REQUEST:
Look below for the line containing "turquoise fish [141,235,218,276]" and the line containing "green screwdriver [300,324,394,363]"; repeat exactly those two lines and all lines between them, and nothing else.

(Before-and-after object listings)
============================================================

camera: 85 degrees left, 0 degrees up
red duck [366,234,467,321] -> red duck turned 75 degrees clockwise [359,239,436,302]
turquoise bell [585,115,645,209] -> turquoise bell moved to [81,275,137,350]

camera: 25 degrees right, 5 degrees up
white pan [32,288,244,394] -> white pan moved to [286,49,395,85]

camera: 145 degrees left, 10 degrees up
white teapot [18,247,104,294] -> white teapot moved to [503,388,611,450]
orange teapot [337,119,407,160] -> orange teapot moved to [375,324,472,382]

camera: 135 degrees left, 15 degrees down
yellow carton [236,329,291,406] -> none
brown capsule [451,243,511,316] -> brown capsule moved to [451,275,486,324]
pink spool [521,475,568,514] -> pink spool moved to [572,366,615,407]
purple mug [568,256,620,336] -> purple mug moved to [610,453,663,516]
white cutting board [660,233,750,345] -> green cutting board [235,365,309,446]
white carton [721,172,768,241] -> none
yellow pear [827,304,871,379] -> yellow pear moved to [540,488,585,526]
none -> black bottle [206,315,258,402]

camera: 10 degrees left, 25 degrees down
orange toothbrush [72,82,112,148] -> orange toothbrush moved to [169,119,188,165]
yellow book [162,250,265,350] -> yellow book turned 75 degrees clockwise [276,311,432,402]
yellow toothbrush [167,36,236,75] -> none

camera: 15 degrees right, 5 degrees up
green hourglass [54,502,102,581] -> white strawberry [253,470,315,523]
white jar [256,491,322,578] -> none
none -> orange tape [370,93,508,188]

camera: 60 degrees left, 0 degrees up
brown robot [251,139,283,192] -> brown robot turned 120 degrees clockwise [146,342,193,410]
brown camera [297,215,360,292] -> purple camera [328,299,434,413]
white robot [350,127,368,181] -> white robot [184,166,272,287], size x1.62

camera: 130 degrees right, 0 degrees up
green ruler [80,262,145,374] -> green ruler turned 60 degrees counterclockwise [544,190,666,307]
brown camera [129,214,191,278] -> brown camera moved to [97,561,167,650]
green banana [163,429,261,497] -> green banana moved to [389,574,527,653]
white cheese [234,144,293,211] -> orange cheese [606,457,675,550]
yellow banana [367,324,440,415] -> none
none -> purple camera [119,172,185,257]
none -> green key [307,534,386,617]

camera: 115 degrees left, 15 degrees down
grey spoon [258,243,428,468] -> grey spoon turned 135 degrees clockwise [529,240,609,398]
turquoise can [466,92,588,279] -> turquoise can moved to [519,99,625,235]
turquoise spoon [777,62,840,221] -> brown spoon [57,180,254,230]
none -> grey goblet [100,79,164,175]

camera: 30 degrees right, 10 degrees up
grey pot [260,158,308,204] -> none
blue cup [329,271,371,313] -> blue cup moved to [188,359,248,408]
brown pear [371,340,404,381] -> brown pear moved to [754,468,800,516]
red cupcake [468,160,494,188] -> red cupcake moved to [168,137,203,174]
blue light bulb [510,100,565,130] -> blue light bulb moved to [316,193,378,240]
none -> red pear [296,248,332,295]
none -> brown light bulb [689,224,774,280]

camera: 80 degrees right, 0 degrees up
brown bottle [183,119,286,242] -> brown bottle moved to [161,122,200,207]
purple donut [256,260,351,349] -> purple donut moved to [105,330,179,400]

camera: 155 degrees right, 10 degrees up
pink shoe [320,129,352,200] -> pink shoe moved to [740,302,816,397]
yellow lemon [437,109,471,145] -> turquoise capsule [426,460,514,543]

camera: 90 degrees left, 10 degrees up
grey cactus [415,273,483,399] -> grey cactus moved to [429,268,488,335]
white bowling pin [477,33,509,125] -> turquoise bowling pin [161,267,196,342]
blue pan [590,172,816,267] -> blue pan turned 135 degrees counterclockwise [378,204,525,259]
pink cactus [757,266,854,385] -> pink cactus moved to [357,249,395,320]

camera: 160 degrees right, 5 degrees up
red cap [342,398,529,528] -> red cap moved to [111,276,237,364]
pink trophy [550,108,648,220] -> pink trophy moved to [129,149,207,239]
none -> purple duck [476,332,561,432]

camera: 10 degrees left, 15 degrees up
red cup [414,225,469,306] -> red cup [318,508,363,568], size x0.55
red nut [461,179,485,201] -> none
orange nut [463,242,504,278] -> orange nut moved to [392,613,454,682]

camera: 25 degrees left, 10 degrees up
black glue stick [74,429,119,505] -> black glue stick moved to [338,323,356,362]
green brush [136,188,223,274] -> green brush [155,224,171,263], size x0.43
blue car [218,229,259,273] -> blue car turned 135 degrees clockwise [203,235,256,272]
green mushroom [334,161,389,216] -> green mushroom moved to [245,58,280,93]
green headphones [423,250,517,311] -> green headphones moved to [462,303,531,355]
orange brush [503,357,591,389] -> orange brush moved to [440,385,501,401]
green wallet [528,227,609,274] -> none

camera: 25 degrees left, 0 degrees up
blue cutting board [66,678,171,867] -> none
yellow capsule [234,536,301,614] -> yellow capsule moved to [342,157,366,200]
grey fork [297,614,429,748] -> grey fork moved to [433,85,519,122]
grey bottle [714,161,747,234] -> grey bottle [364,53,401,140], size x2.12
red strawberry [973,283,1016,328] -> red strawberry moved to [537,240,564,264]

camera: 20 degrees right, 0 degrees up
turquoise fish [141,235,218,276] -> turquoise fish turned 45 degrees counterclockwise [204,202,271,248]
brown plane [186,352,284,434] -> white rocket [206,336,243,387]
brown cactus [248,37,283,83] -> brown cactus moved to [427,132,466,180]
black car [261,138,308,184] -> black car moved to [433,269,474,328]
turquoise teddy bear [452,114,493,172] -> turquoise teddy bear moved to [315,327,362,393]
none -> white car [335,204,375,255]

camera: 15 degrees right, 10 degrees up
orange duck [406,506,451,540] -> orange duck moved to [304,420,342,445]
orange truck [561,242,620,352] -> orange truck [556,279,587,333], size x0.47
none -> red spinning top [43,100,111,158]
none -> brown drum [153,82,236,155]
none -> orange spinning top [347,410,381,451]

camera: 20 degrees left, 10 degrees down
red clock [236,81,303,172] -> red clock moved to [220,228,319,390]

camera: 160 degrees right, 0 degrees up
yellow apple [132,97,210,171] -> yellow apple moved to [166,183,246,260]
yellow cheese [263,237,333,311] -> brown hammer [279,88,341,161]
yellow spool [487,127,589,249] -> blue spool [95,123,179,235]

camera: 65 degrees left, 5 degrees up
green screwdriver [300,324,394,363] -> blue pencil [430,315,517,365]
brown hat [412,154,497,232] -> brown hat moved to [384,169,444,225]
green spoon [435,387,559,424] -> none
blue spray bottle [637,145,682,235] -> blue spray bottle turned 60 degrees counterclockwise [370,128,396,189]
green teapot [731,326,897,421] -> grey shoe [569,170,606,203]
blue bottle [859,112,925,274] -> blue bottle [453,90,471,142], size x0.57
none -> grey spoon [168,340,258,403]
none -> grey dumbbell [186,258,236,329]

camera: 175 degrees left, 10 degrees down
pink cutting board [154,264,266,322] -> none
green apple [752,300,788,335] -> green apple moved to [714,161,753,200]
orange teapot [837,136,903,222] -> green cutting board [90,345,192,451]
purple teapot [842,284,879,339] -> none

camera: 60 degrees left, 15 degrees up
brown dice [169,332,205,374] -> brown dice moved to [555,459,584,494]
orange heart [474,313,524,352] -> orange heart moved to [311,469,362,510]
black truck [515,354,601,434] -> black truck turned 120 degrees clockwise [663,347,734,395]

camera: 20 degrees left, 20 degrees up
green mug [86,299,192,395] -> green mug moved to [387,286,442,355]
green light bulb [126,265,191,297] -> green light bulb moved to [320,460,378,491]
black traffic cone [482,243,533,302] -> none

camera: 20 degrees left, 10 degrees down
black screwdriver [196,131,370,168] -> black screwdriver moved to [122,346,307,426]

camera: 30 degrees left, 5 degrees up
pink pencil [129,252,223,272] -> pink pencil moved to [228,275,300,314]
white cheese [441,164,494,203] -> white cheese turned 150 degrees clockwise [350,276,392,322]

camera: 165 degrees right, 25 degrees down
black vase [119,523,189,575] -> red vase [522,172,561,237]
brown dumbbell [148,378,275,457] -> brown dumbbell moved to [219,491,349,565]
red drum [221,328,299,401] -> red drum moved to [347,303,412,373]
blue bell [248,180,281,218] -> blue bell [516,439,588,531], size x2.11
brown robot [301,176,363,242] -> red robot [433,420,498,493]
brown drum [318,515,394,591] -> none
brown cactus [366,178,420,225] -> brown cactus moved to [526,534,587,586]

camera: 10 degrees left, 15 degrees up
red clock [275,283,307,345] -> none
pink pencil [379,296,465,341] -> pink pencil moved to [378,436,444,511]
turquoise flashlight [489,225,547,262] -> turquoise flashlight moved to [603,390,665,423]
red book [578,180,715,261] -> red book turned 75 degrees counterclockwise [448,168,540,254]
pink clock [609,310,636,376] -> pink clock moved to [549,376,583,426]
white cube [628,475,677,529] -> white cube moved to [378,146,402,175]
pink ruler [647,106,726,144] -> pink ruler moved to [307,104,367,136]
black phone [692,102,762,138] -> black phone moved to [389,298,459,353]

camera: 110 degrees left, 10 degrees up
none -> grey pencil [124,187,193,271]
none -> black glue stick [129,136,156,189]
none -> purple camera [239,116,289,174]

============================================================

SOLUTION FOR THIS PROBLEM:
turquoise fish [141,235,218,276] -> turquoise fish turned 45 degrees counterclockwise [204,202,271,248]
brown plane [186,352,284,434] -> white rocket [206,336,243,387]
brown cactus [248,37,283,83] -> brown cactus moved to [427,132,466,180]
black car [261,138,308,184] -> black car moved to [433,269,474,328]
turquoise teddy bear [452,114,493,172] -> turquoise teddy bear moved to [315,327,362,393]
none -> white car [335,204,375,255]

camera: 15 degrees right, 10 degrees up
orange duck [406,506,451,540] -> orange duck moved to [304,420,342,445]
orange truck [561,242,620,352] -> orange truck [556,279,587,333], size x0.47
none -> red spinning top [43,100,111,158]
none -> brown drum [153,82,236,155]
none -> orange spinning top [347,410,381,451]

camera: 20 degrees left, 10 degrees down
red clock [236,81,303,172] -> red clock moved to [220,228,319,390]

camera: 160 degrees right, 0 degrees up
yellow apple [132,97,210,171] -> yellow apple moved to [166,183,246,260]
yellow cheese [263,237,333,311] -> brown hammer [279,88,341,161]
yellow spool [487,127,589,249] -> blue spool [95,123,179,235]

camera: 65 degrees left, 5 degrees up
green screwdriver [300,324,394,363] -> blue pencil [430,315,517,365]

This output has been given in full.